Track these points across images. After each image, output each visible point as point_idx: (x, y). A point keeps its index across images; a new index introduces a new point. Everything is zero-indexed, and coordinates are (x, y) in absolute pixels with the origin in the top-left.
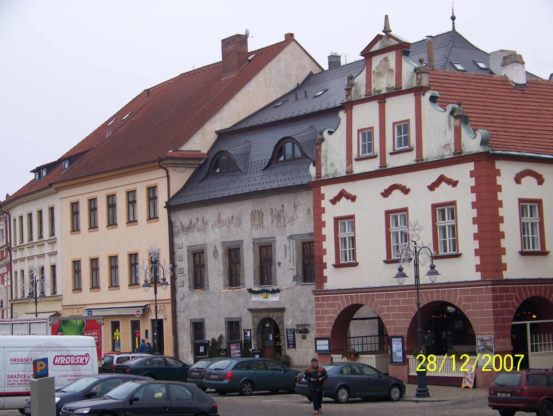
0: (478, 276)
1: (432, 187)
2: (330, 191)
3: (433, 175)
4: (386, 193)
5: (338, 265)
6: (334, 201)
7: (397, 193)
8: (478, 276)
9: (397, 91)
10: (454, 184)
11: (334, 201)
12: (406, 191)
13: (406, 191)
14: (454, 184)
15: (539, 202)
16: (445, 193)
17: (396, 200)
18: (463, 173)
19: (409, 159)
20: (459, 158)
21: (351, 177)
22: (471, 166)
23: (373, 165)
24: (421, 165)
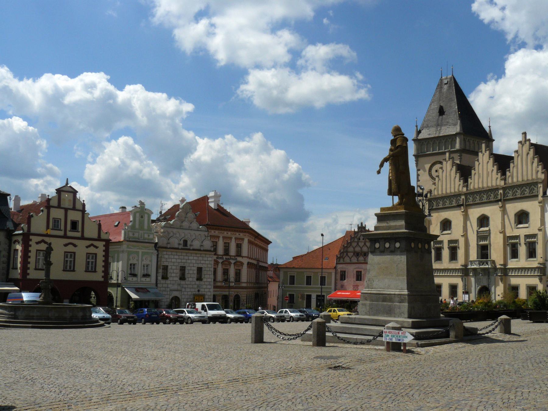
0: (102, 279)
1: (87, 247)
2: (34, 239)
3: (89, 243)
4: (66, 245)
5: (36, 269)
6: (37, 243)
7: (71, 246)
8: (102, 279)
9: (74, 209)
10: (97, 247)
11: (37, 243)
12: (75, 246)
13: (75, 246)
14: (97, 247)
15: (74, 253)
16: (92, 250)
17: (70, 248)
18: (101, 245)
19: (78, 235)
20: (99, 239)
21: (47, 235)
22: (104, 243)
23: (61, 233)
24: (83, 238)
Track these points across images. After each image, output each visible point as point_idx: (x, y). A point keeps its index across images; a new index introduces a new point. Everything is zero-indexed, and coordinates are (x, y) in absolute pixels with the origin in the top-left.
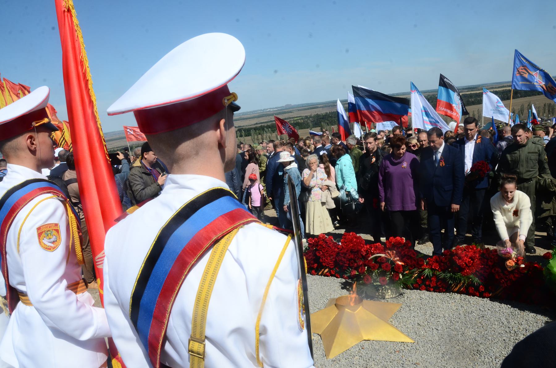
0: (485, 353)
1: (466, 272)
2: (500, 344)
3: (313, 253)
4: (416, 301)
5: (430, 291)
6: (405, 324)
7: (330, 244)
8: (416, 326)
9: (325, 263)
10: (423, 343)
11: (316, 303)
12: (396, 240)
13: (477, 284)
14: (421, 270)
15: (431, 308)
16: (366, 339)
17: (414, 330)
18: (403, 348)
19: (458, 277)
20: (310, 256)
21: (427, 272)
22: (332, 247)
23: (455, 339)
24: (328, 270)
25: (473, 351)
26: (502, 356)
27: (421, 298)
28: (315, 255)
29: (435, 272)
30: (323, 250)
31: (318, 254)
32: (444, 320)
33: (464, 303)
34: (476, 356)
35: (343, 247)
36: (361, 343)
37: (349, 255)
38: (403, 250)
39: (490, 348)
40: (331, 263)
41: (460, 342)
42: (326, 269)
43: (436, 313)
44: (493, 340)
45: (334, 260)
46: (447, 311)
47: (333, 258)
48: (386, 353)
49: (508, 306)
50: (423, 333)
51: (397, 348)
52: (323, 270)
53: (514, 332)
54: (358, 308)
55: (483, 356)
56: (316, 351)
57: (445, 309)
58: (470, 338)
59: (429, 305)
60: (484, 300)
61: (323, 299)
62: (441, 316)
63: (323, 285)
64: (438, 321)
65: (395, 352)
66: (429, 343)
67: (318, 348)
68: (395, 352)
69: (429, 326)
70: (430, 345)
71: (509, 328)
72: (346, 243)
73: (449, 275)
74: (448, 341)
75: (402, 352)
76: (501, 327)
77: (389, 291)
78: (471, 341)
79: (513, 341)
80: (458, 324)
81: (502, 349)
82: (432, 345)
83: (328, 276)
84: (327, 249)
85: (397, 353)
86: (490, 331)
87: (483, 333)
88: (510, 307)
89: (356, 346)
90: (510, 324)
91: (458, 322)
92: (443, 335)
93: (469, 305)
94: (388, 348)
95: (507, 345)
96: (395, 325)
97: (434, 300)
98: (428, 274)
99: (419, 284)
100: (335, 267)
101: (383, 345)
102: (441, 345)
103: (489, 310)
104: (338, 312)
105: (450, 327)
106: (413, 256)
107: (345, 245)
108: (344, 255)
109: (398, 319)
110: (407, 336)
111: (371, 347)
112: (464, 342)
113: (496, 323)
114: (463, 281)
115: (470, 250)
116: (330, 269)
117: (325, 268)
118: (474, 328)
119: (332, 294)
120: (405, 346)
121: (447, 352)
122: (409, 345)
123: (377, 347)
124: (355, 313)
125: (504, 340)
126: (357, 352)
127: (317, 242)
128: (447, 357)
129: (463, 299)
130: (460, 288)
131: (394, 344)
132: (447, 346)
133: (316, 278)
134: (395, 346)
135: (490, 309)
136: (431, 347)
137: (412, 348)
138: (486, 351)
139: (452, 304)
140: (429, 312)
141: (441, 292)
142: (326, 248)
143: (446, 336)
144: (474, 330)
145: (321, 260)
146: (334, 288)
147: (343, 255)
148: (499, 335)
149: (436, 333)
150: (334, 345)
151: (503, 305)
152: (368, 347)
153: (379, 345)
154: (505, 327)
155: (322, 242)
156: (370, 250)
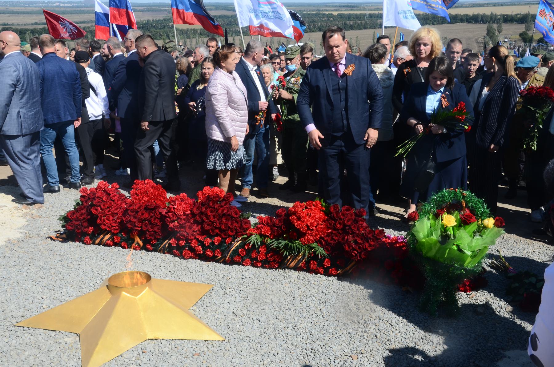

+--

### [Zu erledigen]
Gib alle Datensätze oben noch einmal aus und tausche dabei „images“ überall gegen „frames“; alles andere bleibt unverändert. Lass die Bilder in der Antwort weg.

### [Richtiges Ergebnis]
Track these points across frames. After each image, output each visible point as point_idx: (x, y). A point keeps its index across frames; a new index introduces a new point. Everything is zero-indexed, and coordinates are (x, y) in absolute pixels with the origin in the top-left.
0: (478, 276)
1: (432, 187)
2: (330, 191)
3: (433, 175)
4: (386, 193)
5: (338, 265)
6: (334, 201)
7: (397, 193)
8: (478, 276)
9: (397, 91)
10: (454, 184)
11: (334, 201)
12: (406, 191)
13: (406, 191)
14: (454, 184)
15: (539, 202)
16: (445, 193)
17: (396, 200)
18: (463, 173)
19: (409, 159)
20: (459, 158)
21: (351, 177)
22: (471, 166)
23: (373, 165)
24: (421, 165)
0: (102, 279)
1: (87, 247)
2: (34, 239)
3: (89, 243)
4: (66, 245)
5: (36, 269)
6: (37, 243)
7: (71, 246)
8: (102, 279)
9: (74, 209)
10: (97, 247)
11: (37, 243)
12: (75, 246)
13: (75, 246)
14: (97, 247)
15: (74, 253)
16: (92, 250)
17: (70, 248)
18: (101, 245)
19: (78, 235)
20: (99, 239)
21: (47, 235)
22: (104, 243)
23: (61, 233)
24: (83, 238)
Track these points across frames. After each image, output each visible point as point_idx: (x, y). A point keeps its index across frames; a new index introduces a new point. Everything is zero-indexed, and coordinates are (x, y) in absolute pixels with the origin in the top-left.
0: (485, 353)
1: (466, 272)
2: (500, 344)
3: (313, 253)
4: (416, 301)
5: (430, 291)
6: (405, 324)
7: (330, 244)
8: (416, 326)
9: (325, 263)
10: (423, 343)
11: (316, 303)
12: (396, 240)
13: (477, 284)
14: (421, 270)
15: (431, 308)
16: (366, 339)
17: (414, 330)
18: (403, 348)
19: (458, 277)
20: (310, 256)
21: (427, 272)
22: (332, 247)
23: (455, 339)
24: (328, 270)
25: (473, 351)
26: (502, 356)
27: (421, 298)
28: (315, 255)
29: (435, 272)
30: (323, 250)
31: (318, 254)
32: (444, 320)
33: (464, 303)
34: (476, 356)
35: (343, 247)
36: (361, 343)
37: (349, 255)
38: (403, 250)
39: (490, 348)
40: (331, 263)
41: (460, 342)
42: (326, 269)
43: (436, 313)
44: (493, 340)
45: (334, 260)
46: (447, 311)
47: (333, 258)
48: (386, 353)
49: (508, 306)
50: (423, 333)
51: (397, 348)
52: (323, 270)
53: (514, 332)
54: (358, 308)
55: (483, 356)
56: (316, 351)
57: (445, 309)
58: (470, 338)
59: (429, 305)
60: (484, 300)
61: (323, 299)
62: (441, 316)
63: (323, 285)
64: (438, 321)
65: (395, 352)
66: (429, 343)
67: (318, 348)
68: (395, 352)
69: (429, 326)
70: (430, 345)
71: (509, 328)
72: (346, 243)
73: (449, 275)
74: (448, 341)
75: (402, 352)
76: (501, 327)
77: (389, 291)
78: (471, 341)
79: (513, 341)
80: (458, 324)
81: (502, 349)
82: (432, 345)
83: (328, 276)
84: (327, 249)
85: (397, 353)
86: (490, 331)
87: (483, 333)
88: (510, 307)
89: (356, 346)
90: (510, 324)
91: (458, 322)
92: (443, 335)
93: (469, 305)
94: (388, 348)
95: (507, 345)
96: (395, 325)
97: (434, 300)
98: (428, 274)
99: (419, 284)
100: (335, 267)
101: (383, 345)
102: (441, 345)
103: (489, 310)
104: (338, 312)
105: (450, 327)
106: (413, 256)
107: (345, 245)
108: (344, 255)
109: (398, 319)
110: (407, 336)
111: (371, 347)
112: (464, 342)
113: (496, 323)
114: (463, 281)
115: (470, 250)
116: (330, 269)
117: (325, 268)
118: (474, 328)
119: (332, 294)
120: (405, 346)
121: (447, 352)
122: (409, 345)
123: (377, 347)
124: (355, 313)
125: (504, 340)
126: (357, 352)
127: (317, 242)
128: (447, 357)
129: (463, 299)
130: (460, 288)
131: (394, 344)
132: (447, 346)
133: (316, 278)
134: (395, 346)
135: (490, 309)
136: (431, 347)
137: (412, 348)
138: (486, 351)
139: (452, 304)
140: (429, 312)
141: (441, 292)
142: (326, 248)
143: (446, 336)
144: (474, 330)
145: (321, 260)
146: (334, 288)
147: (343, 255)
148: (499, 335)
149: (436, 333)
150: (334, 345)
151: (503, 305)
152: (368, 347)
153: (379, 345)
154: (505, 327)
155: (322, 242)
156: (370, 250)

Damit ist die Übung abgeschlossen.